— start of Records to use —

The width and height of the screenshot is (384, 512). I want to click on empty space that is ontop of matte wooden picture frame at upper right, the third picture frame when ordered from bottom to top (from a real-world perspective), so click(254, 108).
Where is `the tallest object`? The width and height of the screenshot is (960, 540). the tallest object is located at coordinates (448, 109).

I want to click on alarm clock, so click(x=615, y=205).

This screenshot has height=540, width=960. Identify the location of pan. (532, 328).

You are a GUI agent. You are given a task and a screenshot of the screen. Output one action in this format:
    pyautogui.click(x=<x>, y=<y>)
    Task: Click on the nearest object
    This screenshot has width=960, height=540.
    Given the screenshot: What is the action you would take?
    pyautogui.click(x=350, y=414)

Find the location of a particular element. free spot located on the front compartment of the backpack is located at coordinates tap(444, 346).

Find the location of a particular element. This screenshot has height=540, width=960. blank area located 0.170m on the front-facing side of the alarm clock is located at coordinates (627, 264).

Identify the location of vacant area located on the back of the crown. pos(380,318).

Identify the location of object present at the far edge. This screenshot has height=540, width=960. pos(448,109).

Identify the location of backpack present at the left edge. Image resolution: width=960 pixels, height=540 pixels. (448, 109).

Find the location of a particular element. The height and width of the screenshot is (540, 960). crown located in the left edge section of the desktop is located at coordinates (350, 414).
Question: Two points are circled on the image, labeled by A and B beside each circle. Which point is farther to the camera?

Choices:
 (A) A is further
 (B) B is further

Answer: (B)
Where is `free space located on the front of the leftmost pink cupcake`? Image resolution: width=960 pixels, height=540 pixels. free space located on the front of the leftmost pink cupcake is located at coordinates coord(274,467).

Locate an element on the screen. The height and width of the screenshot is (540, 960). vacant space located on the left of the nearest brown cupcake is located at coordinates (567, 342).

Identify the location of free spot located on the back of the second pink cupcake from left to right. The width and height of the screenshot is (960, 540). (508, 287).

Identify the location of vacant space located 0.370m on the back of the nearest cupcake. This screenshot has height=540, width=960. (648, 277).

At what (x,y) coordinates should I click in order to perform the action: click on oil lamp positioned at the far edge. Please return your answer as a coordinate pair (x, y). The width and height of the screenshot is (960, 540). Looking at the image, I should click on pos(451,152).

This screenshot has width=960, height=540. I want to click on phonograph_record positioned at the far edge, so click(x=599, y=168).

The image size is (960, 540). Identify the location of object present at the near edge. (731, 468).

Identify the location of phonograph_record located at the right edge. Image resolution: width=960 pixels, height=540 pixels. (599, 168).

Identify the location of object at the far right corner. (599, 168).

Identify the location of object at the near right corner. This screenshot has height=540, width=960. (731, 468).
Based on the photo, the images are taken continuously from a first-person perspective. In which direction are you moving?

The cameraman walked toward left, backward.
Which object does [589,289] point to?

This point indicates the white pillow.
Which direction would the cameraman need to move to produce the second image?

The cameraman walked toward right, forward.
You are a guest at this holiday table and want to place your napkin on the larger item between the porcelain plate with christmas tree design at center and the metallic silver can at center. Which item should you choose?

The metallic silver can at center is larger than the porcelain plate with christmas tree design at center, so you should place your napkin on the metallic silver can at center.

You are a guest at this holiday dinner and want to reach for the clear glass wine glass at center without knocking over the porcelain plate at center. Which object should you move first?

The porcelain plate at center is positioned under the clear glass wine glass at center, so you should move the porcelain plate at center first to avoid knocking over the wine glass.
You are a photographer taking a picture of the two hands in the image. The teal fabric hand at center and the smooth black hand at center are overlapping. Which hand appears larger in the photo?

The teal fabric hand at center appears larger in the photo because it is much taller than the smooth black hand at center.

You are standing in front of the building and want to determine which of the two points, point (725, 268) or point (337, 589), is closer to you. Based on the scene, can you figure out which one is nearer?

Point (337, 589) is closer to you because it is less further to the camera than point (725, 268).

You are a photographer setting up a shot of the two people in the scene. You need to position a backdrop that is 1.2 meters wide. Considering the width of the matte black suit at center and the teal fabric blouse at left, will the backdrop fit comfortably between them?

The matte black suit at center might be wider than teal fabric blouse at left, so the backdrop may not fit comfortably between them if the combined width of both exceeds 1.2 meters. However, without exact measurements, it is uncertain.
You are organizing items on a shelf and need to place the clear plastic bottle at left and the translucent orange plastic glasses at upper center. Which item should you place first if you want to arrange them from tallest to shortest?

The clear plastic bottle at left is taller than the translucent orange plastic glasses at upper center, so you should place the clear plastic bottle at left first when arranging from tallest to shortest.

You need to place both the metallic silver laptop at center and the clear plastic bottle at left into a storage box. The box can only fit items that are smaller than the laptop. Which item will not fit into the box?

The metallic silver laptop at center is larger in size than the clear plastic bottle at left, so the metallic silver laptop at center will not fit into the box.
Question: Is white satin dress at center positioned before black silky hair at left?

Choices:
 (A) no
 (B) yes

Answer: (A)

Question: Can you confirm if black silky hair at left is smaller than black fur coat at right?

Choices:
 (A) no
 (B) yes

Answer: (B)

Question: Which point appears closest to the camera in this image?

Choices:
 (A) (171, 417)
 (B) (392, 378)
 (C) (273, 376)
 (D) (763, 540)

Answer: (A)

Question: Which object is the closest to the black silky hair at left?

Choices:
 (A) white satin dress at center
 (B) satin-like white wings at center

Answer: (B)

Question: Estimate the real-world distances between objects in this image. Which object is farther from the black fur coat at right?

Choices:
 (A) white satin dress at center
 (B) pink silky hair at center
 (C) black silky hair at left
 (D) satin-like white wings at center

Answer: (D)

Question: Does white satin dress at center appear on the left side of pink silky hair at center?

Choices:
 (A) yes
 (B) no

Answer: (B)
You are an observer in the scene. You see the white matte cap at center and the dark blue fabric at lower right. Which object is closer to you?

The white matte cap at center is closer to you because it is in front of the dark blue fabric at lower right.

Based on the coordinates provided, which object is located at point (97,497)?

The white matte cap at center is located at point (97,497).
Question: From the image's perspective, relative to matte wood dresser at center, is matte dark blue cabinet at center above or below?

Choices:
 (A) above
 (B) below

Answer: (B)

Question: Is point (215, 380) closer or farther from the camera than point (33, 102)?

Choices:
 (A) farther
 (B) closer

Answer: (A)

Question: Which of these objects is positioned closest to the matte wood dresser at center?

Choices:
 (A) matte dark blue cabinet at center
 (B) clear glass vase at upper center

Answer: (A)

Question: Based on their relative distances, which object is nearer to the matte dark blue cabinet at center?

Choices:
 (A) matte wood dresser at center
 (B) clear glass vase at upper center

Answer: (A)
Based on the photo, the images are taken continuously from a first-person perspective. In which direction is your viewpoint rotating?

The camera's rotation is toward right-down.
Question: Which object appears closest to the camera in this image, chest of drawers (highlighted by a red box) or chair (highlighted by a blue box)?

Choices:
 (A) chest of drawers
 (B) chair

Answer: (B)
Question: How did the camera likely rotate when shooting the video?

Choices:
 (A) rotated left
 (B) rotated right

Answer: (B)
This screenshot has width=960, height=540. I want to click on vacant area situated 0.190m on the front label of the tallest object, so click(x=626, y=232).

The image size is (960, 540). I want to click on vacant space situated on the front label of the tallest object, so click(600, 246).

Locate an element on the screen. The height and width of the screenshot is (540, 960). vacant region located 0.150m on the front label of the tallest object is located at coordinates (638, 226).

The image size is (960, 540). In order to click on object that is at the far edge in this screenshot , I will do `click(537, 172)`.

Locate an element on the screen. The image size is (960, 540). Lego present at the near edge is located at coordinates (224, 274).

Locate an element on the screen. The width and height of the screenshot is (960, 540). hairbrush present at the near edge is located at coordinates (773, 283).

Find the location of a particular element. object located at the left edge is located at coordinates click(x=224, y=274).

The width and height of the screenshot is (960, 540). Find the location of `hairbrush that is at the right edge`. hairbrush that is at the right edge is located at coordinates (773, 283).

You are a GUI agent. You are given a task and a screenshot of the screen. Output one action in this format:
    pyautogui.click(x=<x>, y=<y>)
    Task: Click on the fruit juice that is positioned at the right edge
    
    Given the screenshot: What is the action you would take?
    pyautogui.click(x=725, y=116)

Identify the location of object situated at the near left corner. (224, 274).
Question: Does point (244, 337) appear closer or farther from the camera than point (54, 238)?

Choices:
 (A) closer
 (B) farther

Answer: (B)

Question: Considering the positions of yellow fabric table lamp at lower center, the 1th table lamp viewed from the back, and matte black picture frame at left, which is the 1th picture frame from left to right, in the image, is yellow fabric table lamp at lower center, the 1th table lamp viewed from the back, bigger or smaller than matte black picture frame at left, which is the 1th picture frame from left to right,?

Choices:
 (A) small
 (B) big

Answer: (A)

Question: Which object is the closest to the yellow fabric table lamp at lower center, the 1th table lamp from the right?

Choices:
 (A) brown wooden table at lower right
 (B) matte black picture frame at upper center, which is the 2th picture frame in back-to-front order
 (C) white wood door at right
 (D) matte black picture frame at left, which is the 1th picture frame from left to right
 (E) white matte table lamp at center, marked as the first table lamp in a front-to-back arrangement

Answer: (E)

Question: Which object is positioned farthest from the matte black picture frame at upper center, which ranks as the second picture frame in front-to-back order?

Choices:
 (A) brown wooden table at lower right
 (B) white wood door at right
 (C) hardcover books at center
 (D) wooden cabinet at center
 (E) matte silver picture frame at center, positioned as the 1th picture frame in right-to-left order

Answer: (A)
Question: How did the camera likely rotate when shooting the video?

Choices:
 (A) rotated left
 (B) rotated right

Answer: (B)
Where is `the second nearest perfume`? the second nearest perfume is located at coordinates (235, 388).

— end of Records to use —

Copy the listing above word for word, from its first line through the line containing "This screenshot has height=540, width=960. Identify".

The width and height of the screenshot is (384, 512). I want to click on empty space that is ontop of matte wooden picture frame at upper right, the third picture frame when ordered from bottom to top (from a real-world perspective), so click(254, 108).
Where is `the tallest object`? The width and height of the screenshot is (960, 540). the tallest object is located at coordinates (448, 109).

I want to click on alarm clock, so click(x=615, y=205).

This screenshot has height=540, width=960. Identify the location of pan. (532, 328).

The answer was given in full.